The task
Please reproduce the stretch of the material from the line containing "Kiprop [190, 99]" through its end, substituting "sharpener" for "grinder" and changing nothing else.

Records provided
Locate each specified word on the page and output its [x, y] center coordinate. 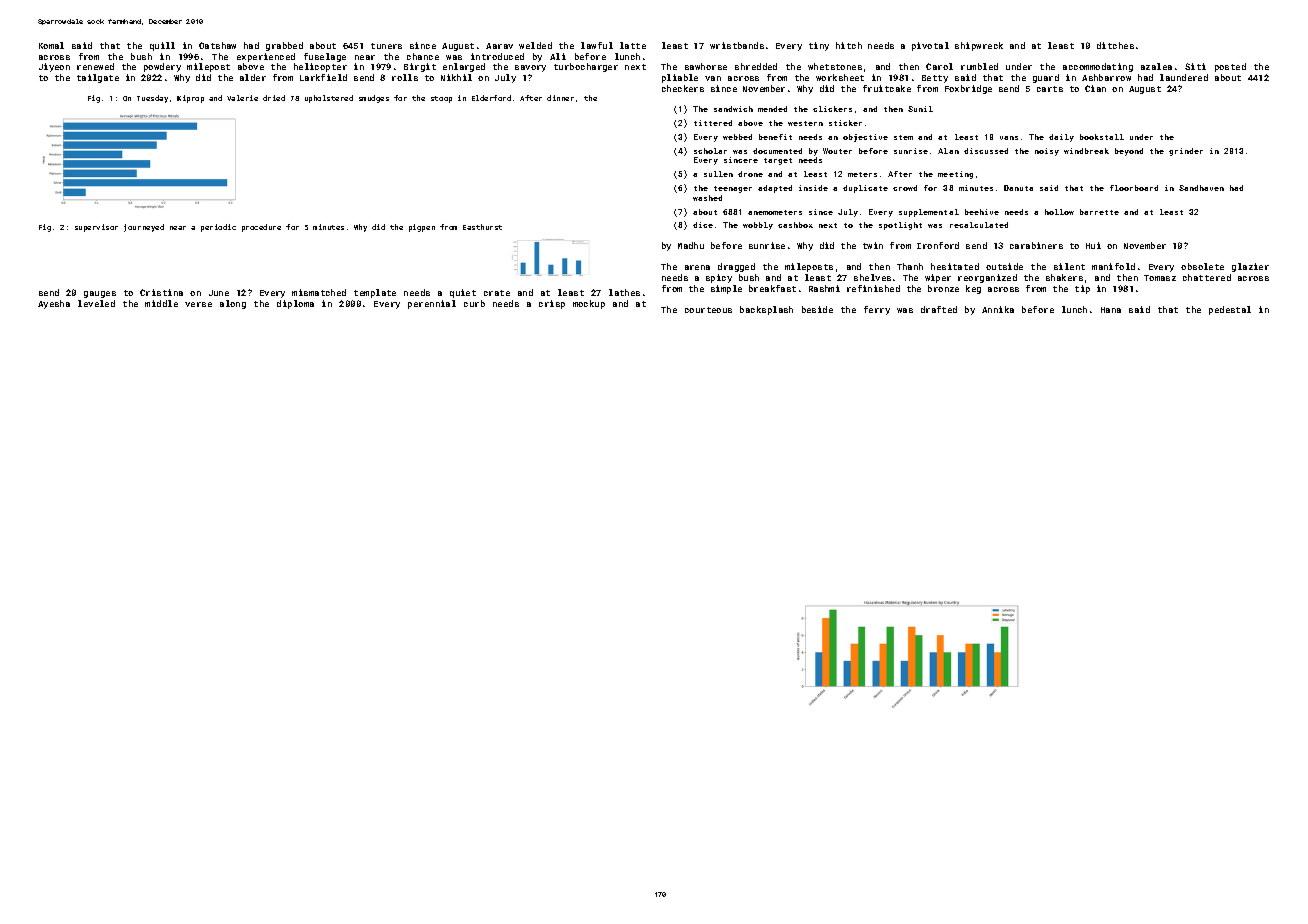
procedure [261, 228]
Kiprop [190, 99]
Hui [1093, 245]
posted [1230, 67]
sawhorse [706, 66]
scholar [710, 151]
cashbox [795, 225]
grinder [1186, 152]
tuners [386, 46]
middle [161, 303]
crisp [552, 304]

Reply
Kiprop [190, 99]
Hui [1093, 245]
posted [1230, 67]
sawhorse [706, 66]
scholar [710, 151]
cashbox [795, 225]
sharpener [1186, 152]
tuners [386, 46]
middle [161, 303]
crisp [552, 304]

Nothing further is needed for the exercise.